Exercise prompt:
The line containing "none -> brown brick I5:I6 level 1" marks the start; extract exactly from it through the last line of the entries, and omit any pictures.

*-*-*

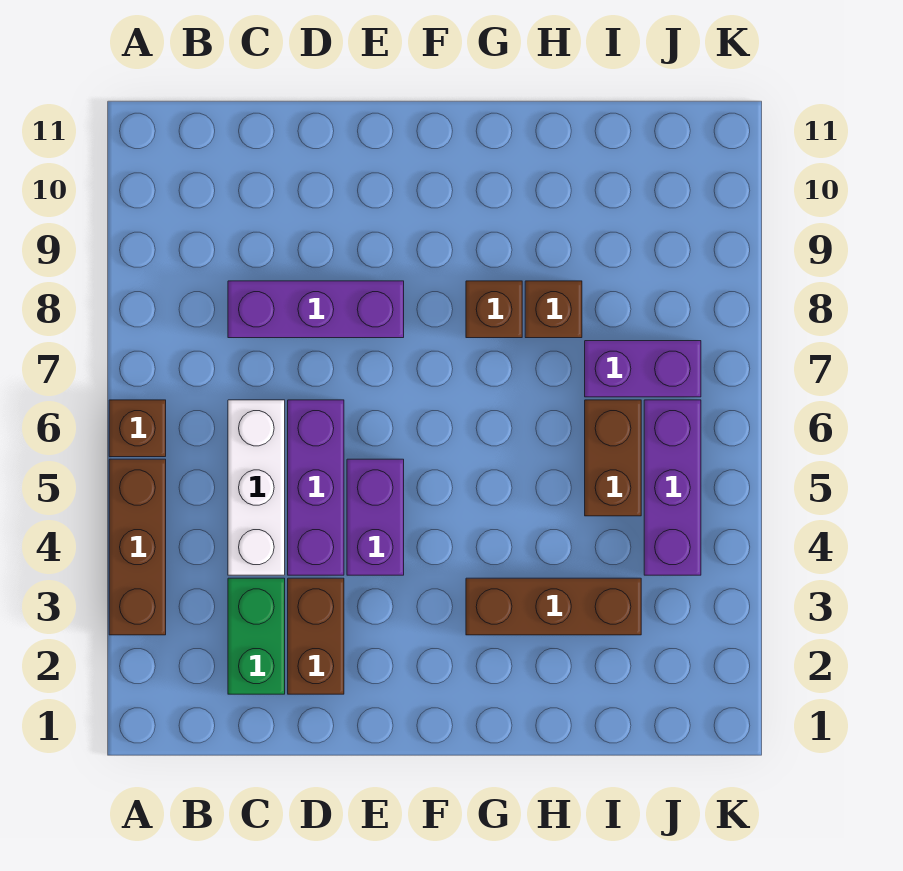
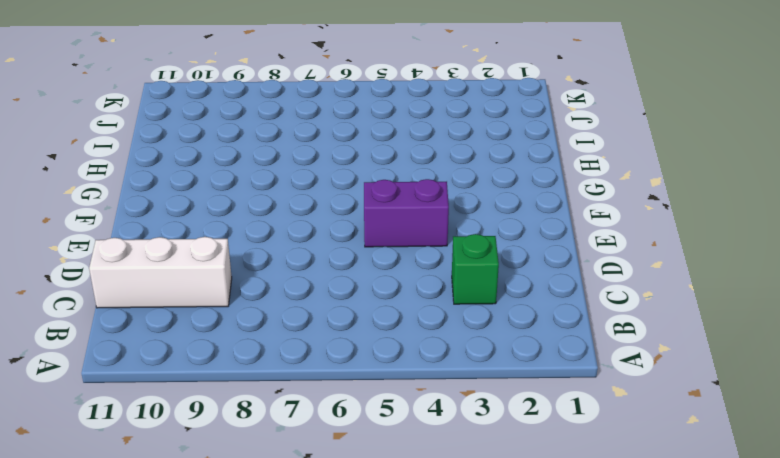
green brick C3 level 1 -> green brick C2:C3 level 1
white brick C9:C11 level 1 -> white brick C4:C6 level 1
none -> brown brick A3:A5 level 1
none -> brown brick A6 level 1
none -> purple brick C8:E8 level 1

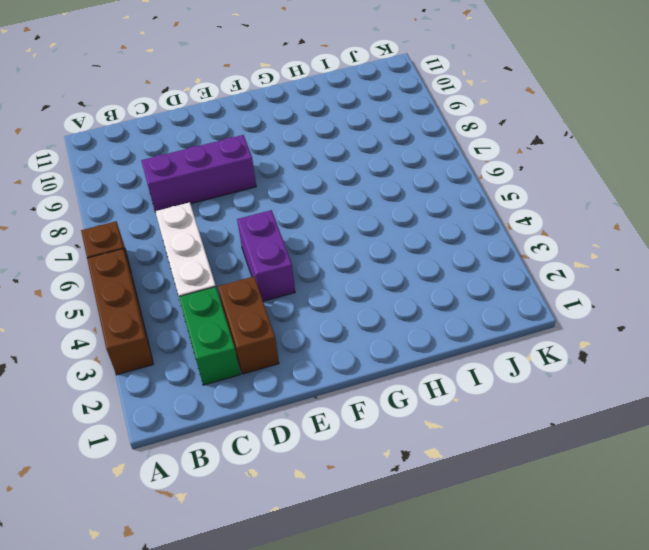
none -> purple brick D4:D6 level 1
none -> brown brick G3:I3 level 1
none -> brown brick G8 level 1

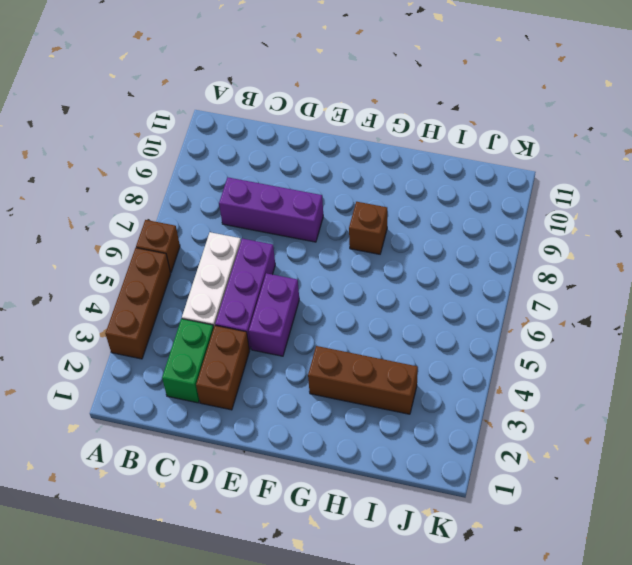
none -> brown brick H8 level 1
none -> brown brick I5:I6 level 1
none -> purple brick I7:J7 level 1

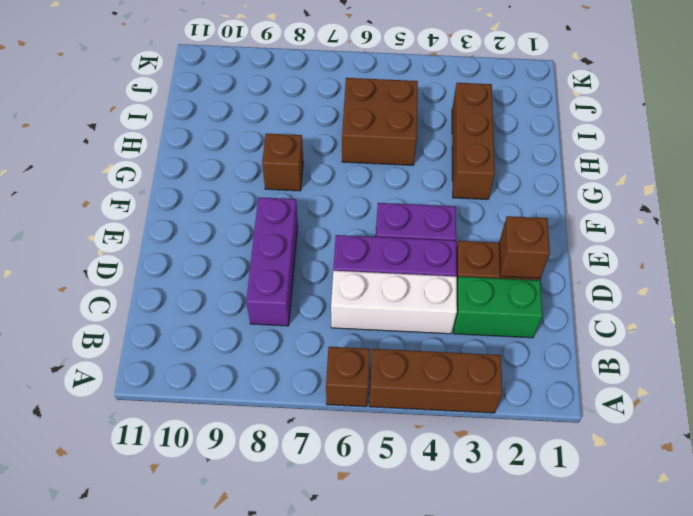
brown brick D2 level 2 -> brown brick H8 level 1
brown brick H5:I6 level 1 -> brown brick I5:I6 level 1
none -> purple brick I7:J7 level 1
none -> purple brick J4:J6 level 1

*-*-*

Your solution:
none -> brown brick I5:I6 level 1
none -> purple brick I7:J7 level 1

brown brick D2 level 2 -> brown brick H8 level 1
brown brick H5:I6 level 1 -> brown brick I5:I6 level 1
none -> purple brick I7:J7 level 1
none -> purple brick J4:J6 level 1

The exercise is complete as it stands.